▸ Directions for this task:
A single number is wanted: how many lines of the data below include the string "button"?

▸ Records provided:
======
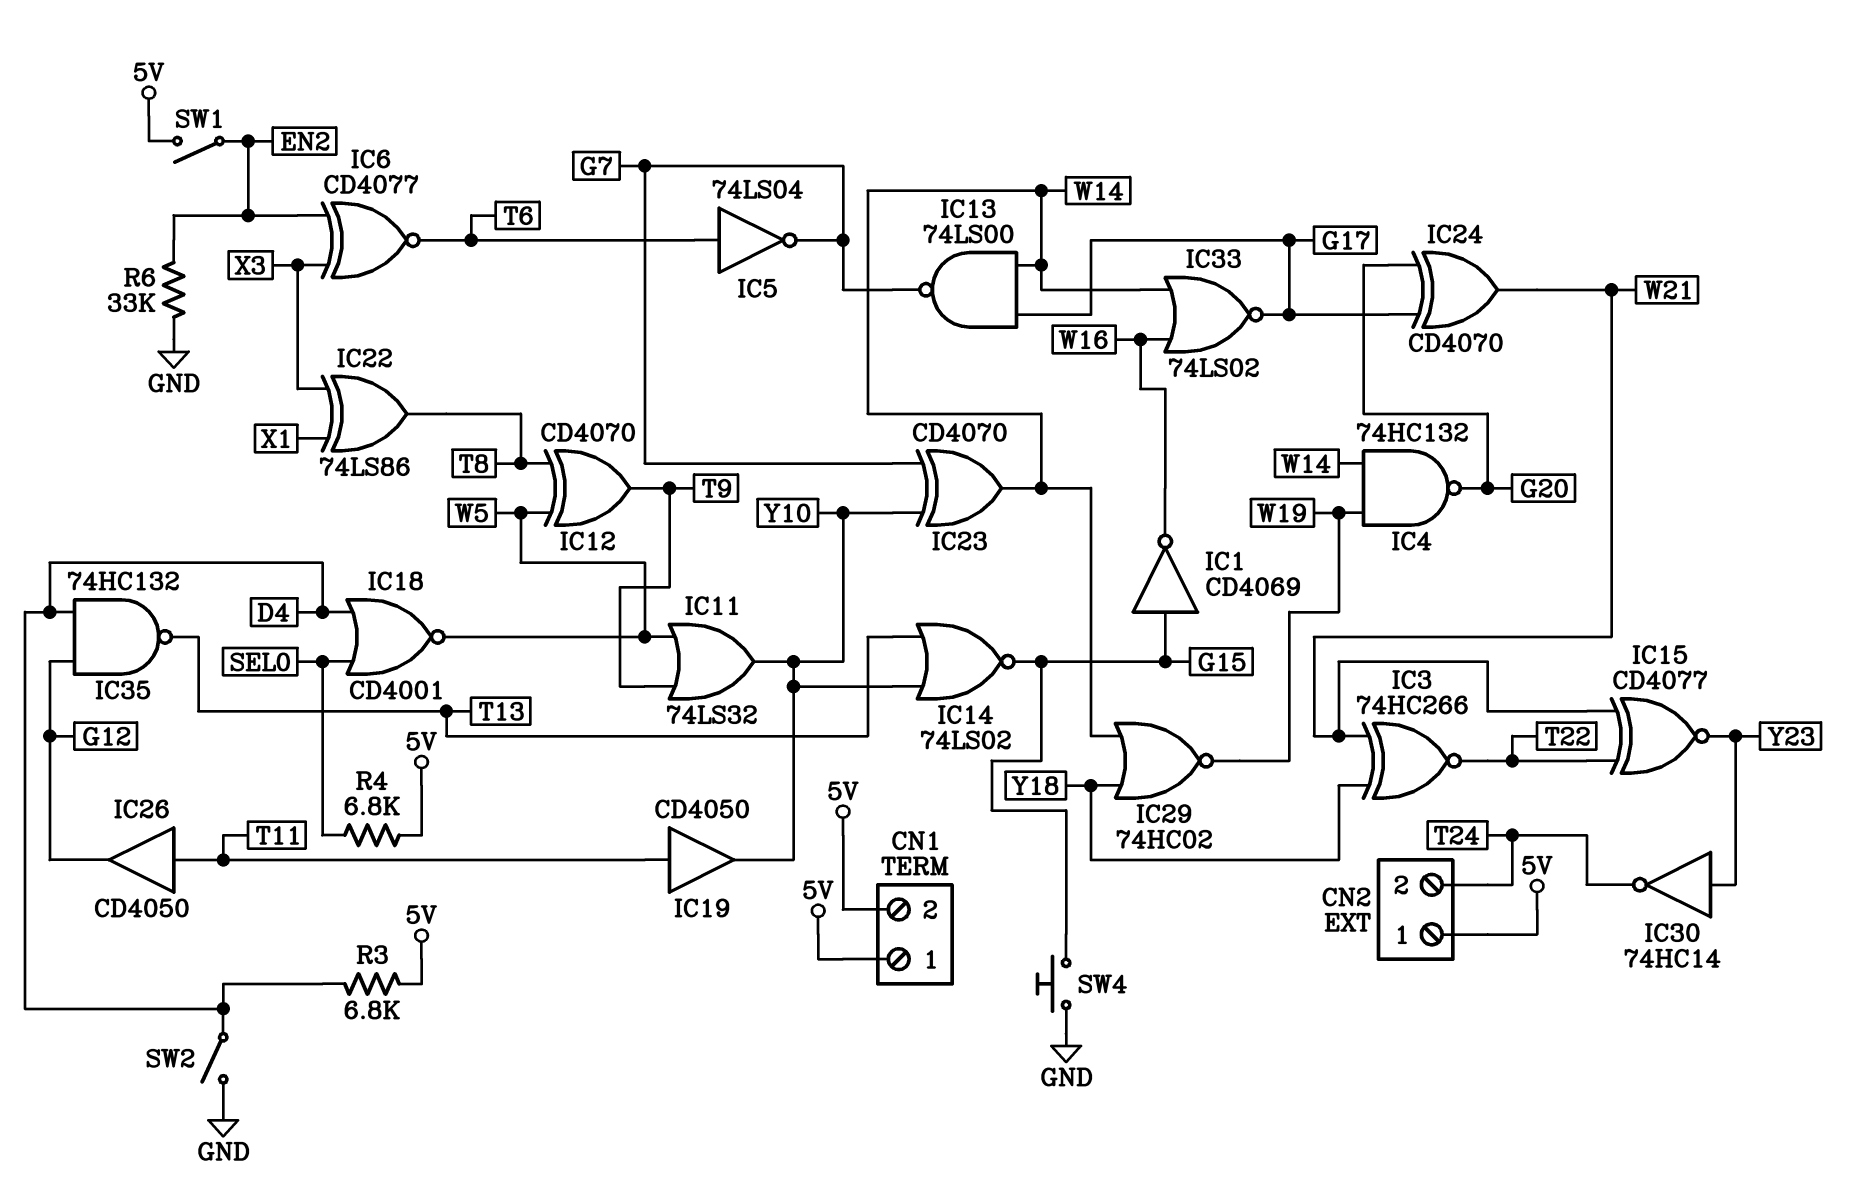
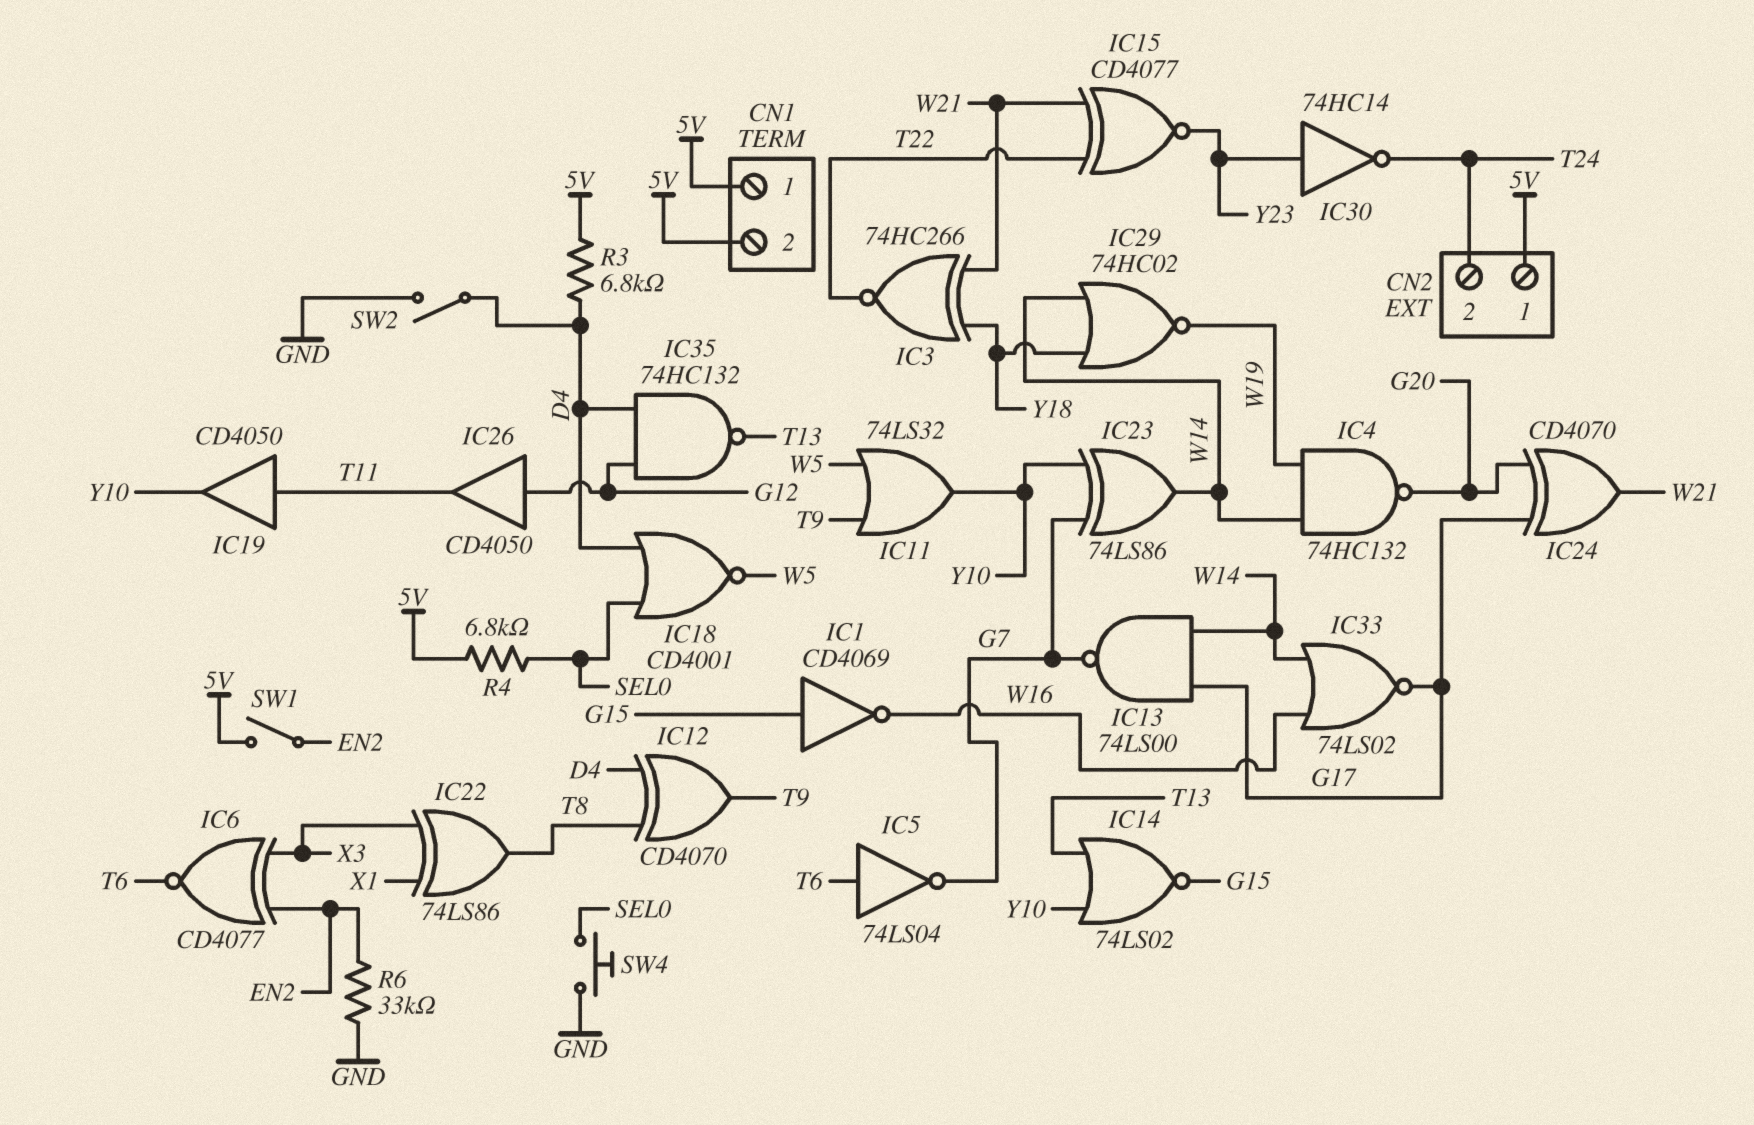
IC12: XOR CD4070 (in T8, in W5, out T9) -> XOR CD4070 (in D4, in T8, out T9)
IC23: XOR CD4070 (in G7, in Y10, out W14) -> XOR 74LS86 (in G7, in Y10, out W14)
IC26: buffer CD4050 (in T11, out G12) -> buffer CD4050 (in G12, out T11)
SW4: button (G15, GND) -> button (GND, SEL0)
======
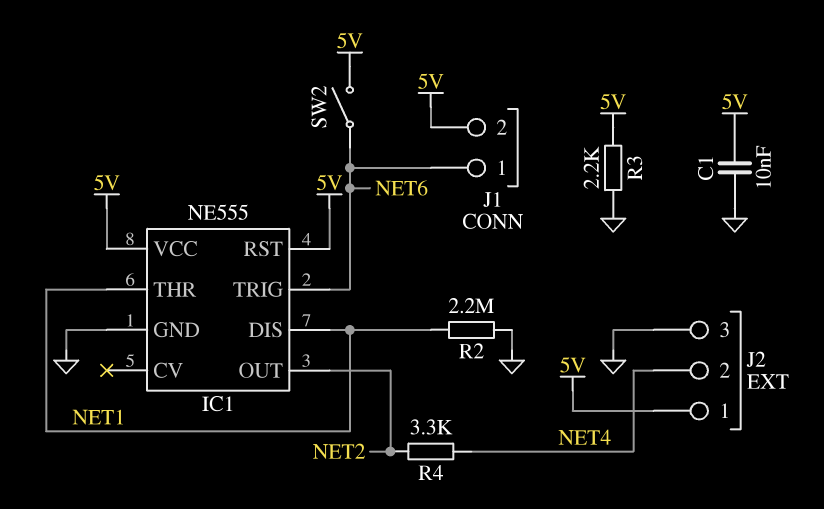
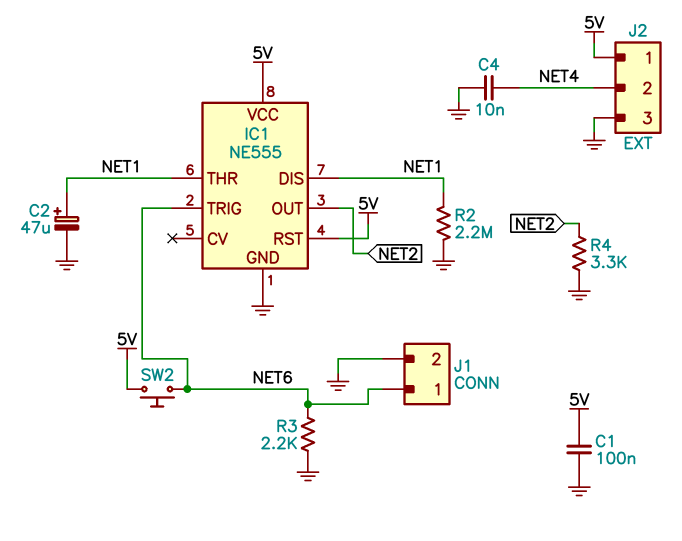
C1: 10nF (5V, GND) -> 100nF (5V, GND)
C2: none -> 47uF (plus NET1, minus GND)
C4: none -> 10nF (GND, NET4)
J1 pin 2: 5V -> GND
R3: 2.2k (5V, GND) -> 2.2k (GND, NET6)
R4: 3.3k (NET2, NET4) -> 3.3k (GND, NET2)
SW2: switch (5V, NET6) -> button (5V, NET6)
======
▸ Solution to the problem:
2